§ **Data for review**
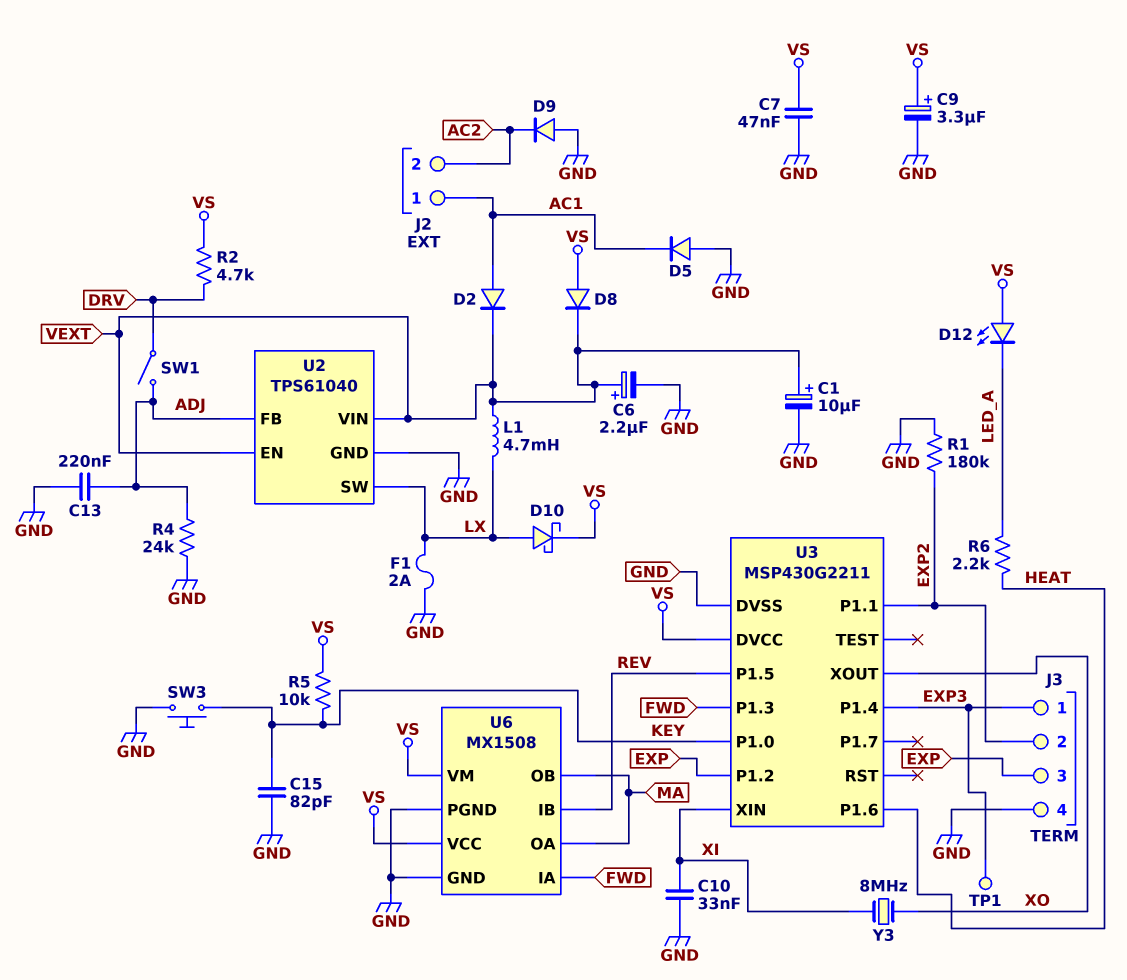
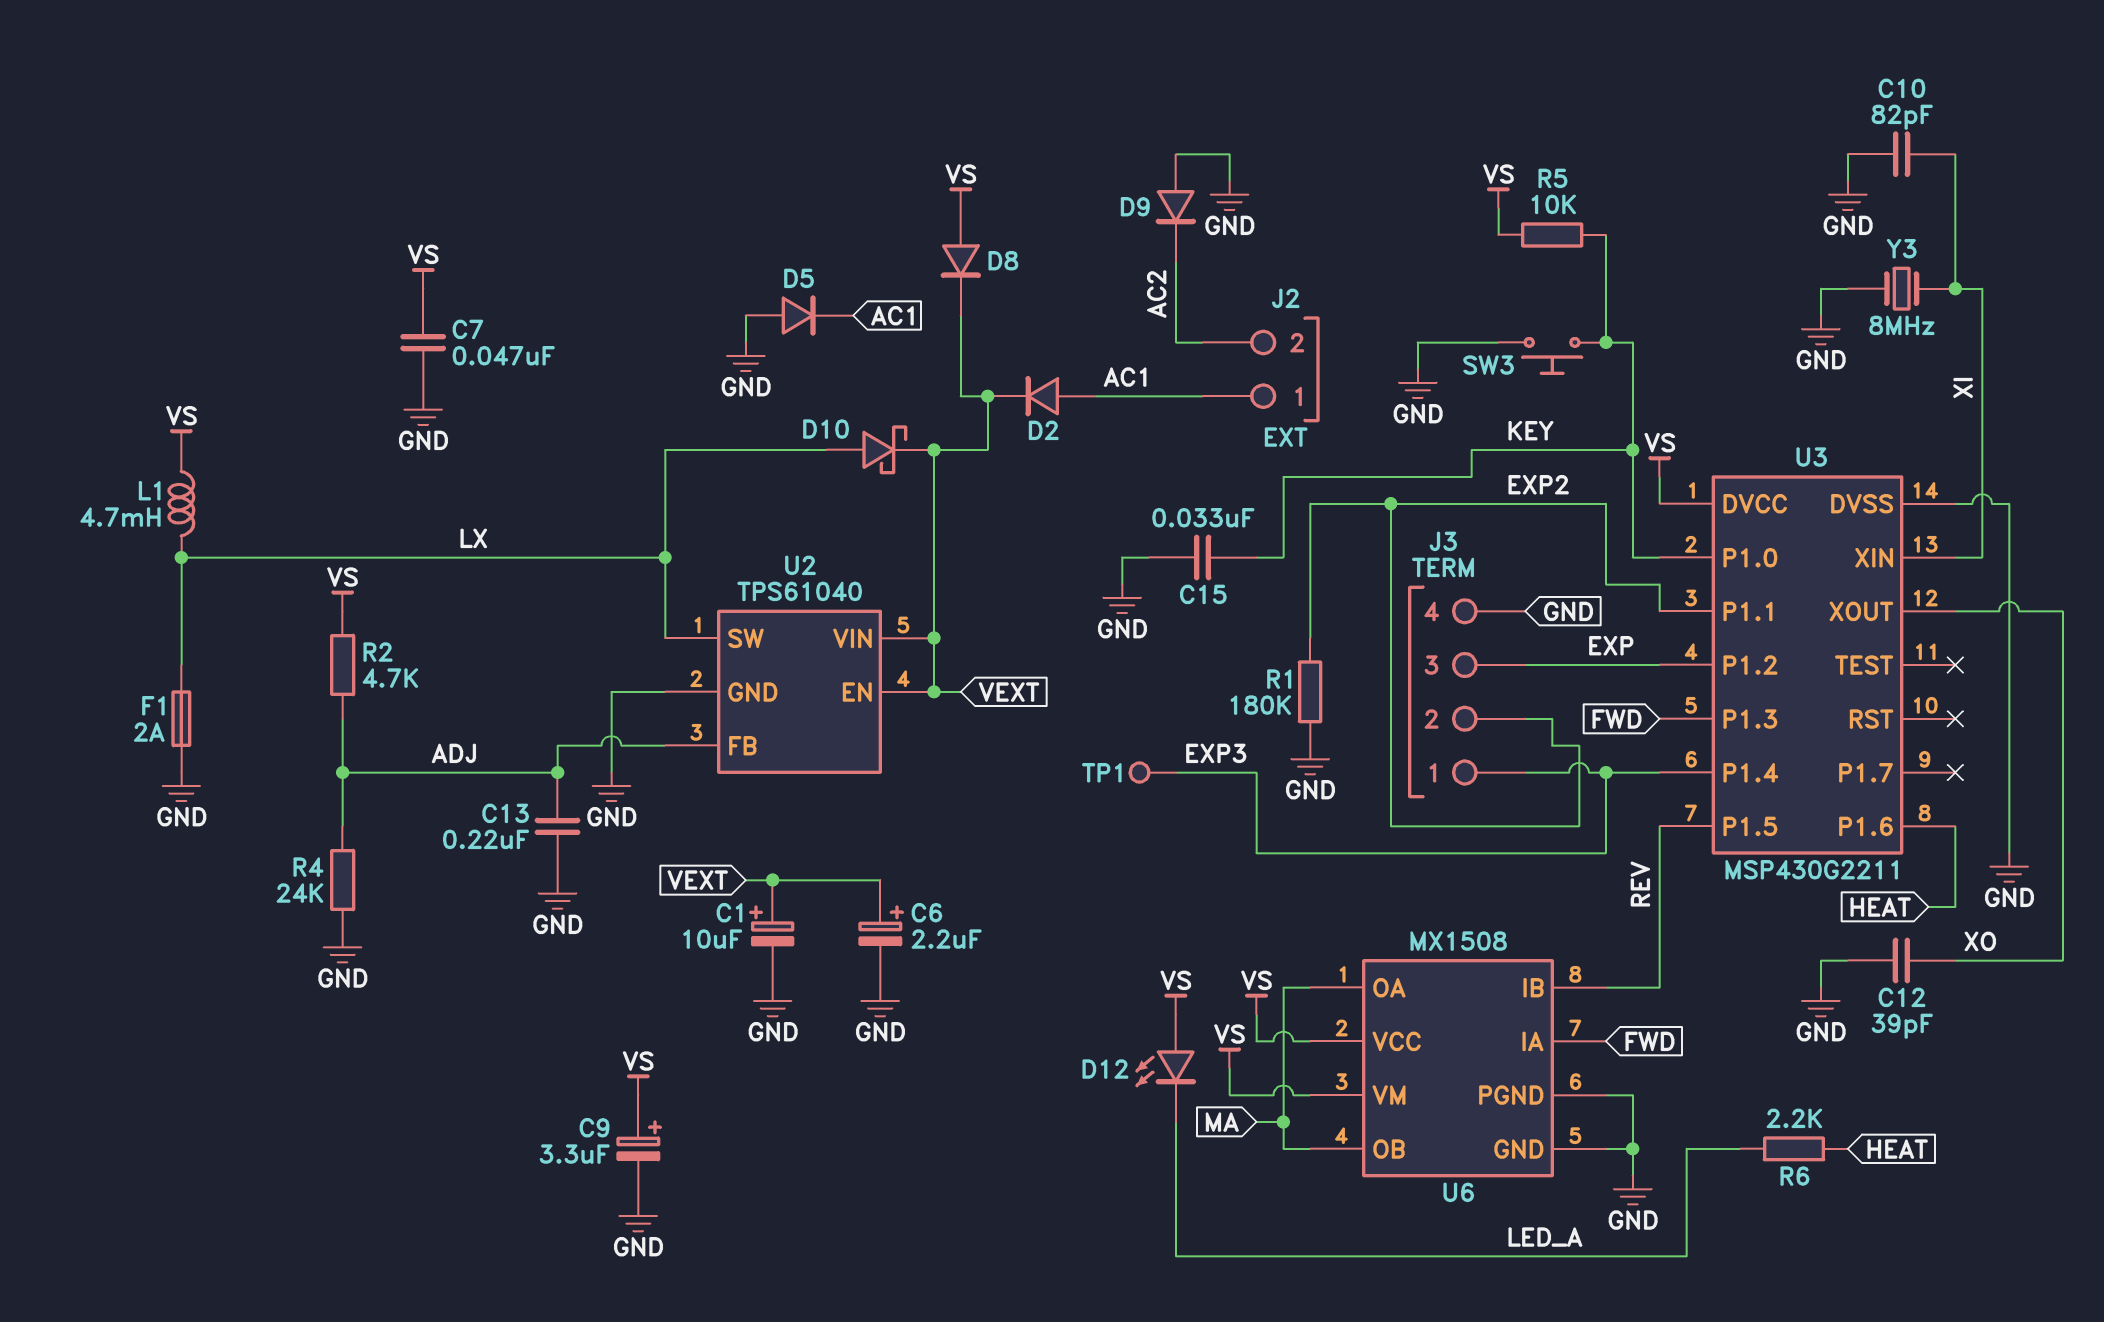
C10: 33nF (GND, XI) -> 82pF (GND, XI)
C12: none -> 39pF (GND, XO)
C15: 82pF (GND, KEY) -> 33nF (GND, KEY)
D10: schottky (A LX, K VS) -> schottky (A LX, K VEXT)
L1: 4.7mH (LX, VEXT) -> 4.7mH (LX, VS)
R2: 4.7k (DRV, VS) -> 4.7k (ADJ, VS)
SW1: switch (ADJ, DRV) -> none
Y3: 8MHz (XI, XO) -> 8MHz (GND, XI)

§ **Problem statement**
Copy out the lines above unchanged. Skip the images.

§ **Expected answer**
C10: 33nF (GND, XI) -> 82pF (GND, XI)
C12: none -> 39pF (GND, XO)
C15: 82pF (GND, KEY) -> 33nF (GND, KEY)
D10: schottky (A LX, K VS) -> schottky (A LX, K VEXT)
L1: 4.7mH (LX, VEXT) -> 4.7mH (LX, VS)
R2: 4.7k (DRV, VS) -> 4.7k (ADJ, VS)
SW1: switch (ADJ, DRV) -> none
Y3: 8MHz (XI, XO) -> 8MHz (GND, XI)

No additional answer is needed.